Retype the data that follows exactly. No pictures belong in the copy.
(Recorded data begins)
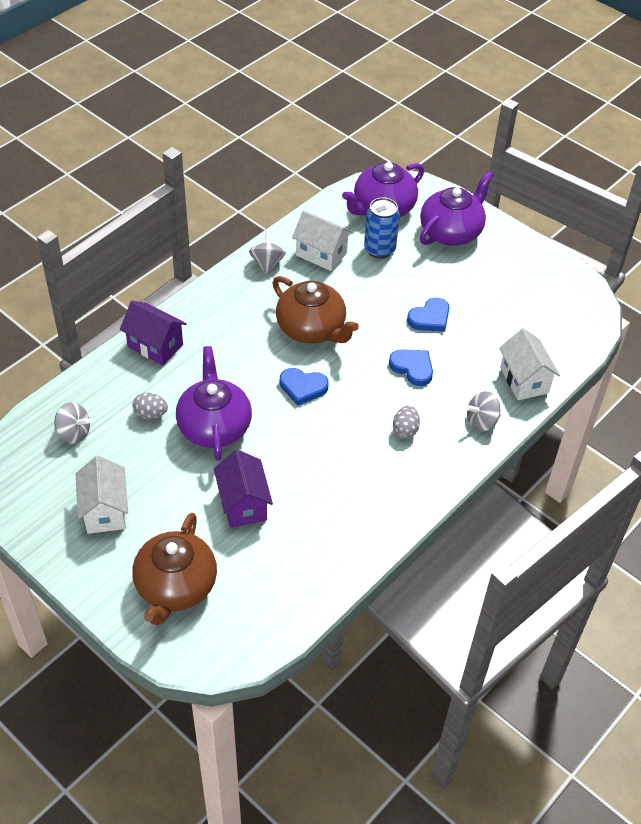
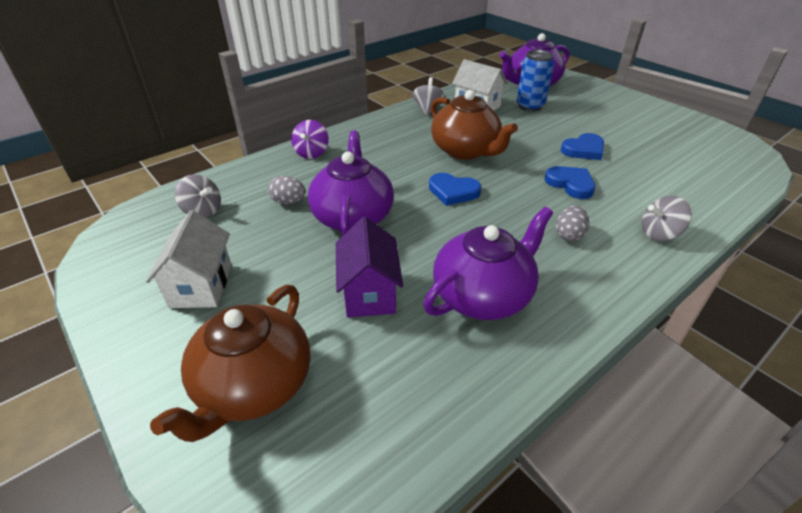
camera: 10 degrees right, 10 degrees down
(155, 346) = (312, 153): purple house -> purple spinning top
(451, 232) = (594, 99): purple teapot -> purple teapot (483, 295)
(524, 380) = (698, 201): white house -> none

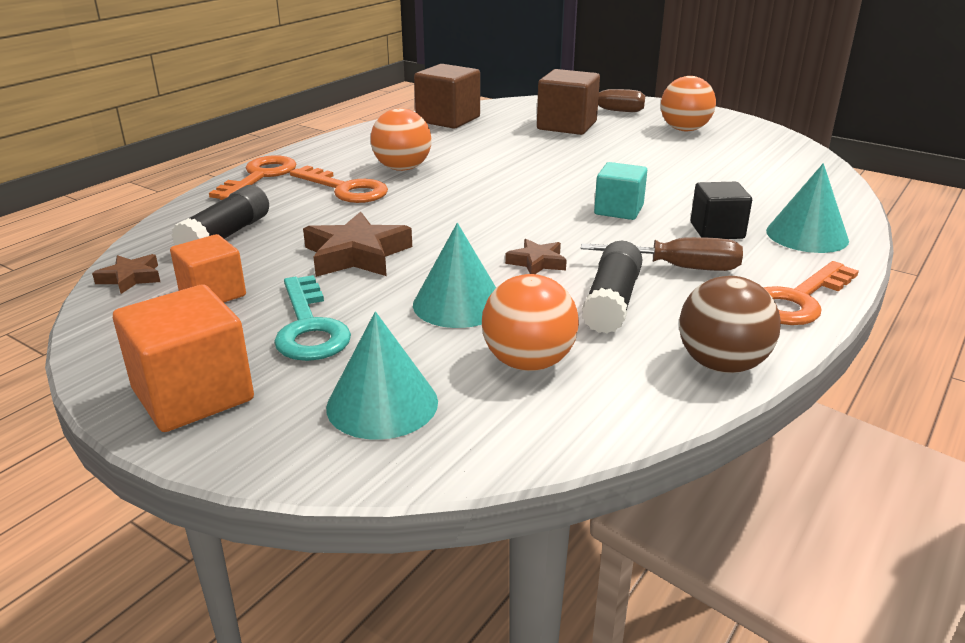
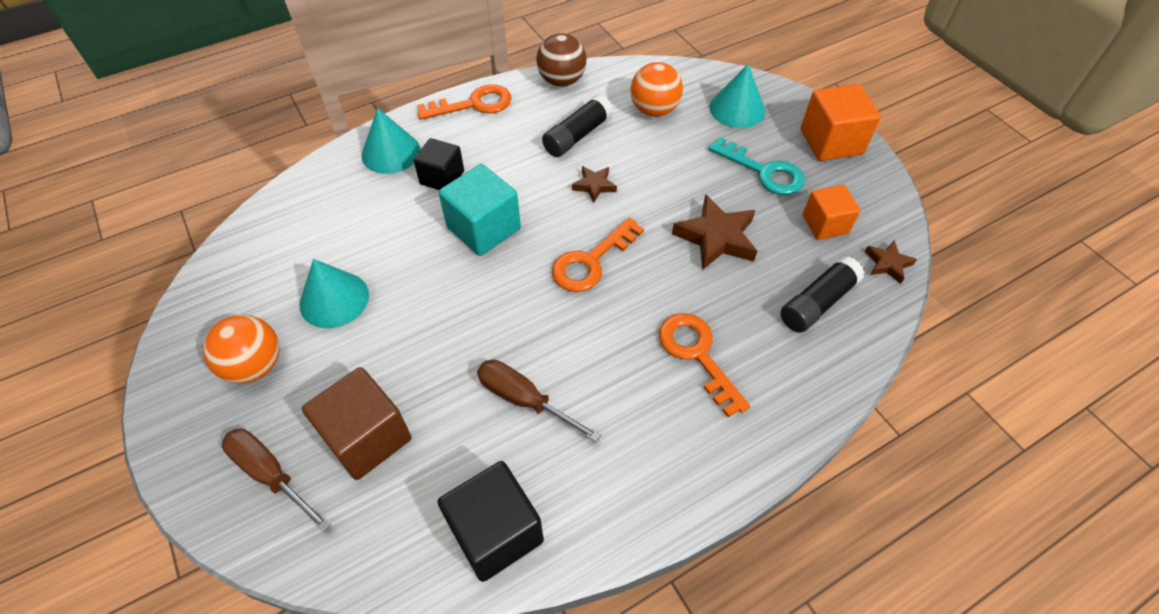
camera: 155 degrees left, 25 degrees up
(260, 176) = (782, 423): orange key -> orange key (591, 261)
(309, 327) = (764, 172): turquoise key -> turquoise key turned 120 degrees clockwise
(402, 168) = (624, 383): orange ball -> none
(448, 119) = (496, 532): brown cube -> black cube
(458, 304) = (668, 163): turquoise cone -> turquoise cone (334, 299)
(618, 210) = (484, 228): turquoise cube -> turquoise cube, size x1.51
(678, 268) = (509, 150): brown screwdriver -> brown screwdriver (524, 400)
(Recorded data ends)
Task response »
camera: 10 degrees right, 10 degrees down
(155, 346) = (312, 153): purple house -> purple spinning top
(451, 232) = (594, 99): purple teapot -> purple teapot (483, 295)
(524, 380) = (698, 201): white house -> none

camera: 155 degrees left, 25 degrees up
(260, 176) = (782, 423): orange key -> orange key (591, 261)
(309, 327) = (764, 172): turquoise key -> turquoise key turned 120 degrees clockwise
(402, 168) = (624, 383): orange ball -> none
(448, 119) = (496, 532): brown cube -> black cube
(458, 304) = (668, 163): turquoise cone -> turquoise cone (334, 299)
(618, 210) = (484, 228): turquoise cube -> turquoise cube, size x1.51
(678, 268) = (509, 150): brown screwdriver -> brown screwdriver (524, 400)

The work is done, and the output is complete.